*Problem to solve:* With both ends included, repeat exactly the lines of the entries below from the one containing "camera: 25 degrees left, 0 degrees up" down to the one containing "(250, 143) = (222, 173): orange spool -> none", and no others.

*Data for processing:*

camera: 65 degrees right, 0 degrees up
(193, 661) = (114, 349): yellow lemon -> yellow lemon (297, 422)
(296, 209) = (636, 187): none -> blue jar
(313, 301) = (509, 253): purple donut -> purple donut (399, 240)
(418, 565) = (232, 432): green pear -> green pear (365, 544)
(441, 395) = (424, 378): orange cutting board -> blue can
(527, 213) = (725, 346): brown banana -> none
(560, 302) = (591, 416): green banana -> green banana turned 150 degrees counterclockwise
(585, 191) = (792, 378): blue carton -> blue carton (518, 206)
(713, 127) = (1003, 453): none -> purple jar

---

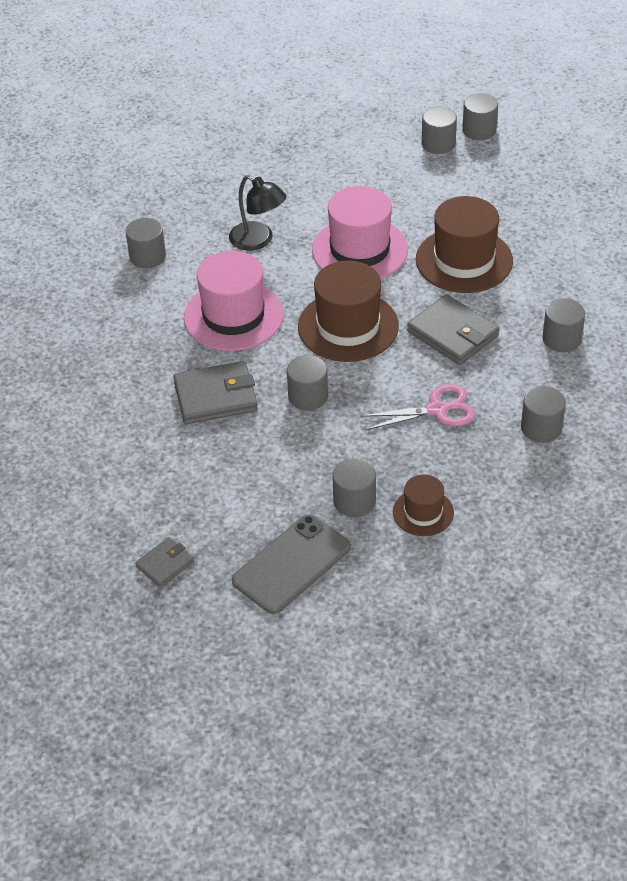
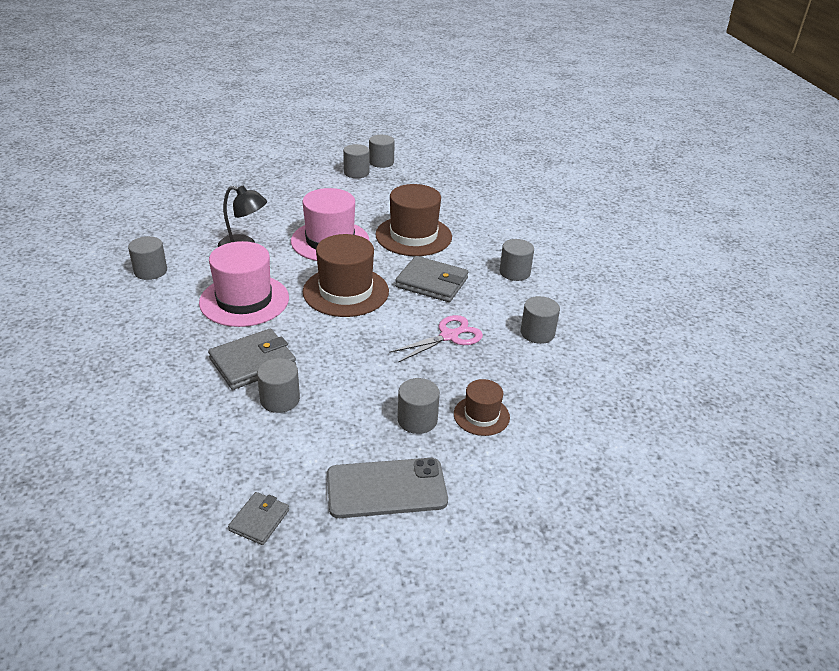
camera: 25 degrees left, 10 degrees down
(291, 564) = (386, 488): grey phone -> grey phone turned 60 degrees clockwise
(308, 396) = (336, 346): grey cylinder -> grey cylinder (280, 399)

---

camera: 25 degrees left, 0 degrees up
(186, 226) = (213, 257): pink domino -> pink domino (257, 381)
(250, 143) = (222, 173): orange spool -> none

*Problem solution:*
camera: 25 degrees left, 0 degrees up
(186, 226) = (213, 257): pink domino -> pink domino (257, 381)
(250, 143) = (222, 173): orange spool -> none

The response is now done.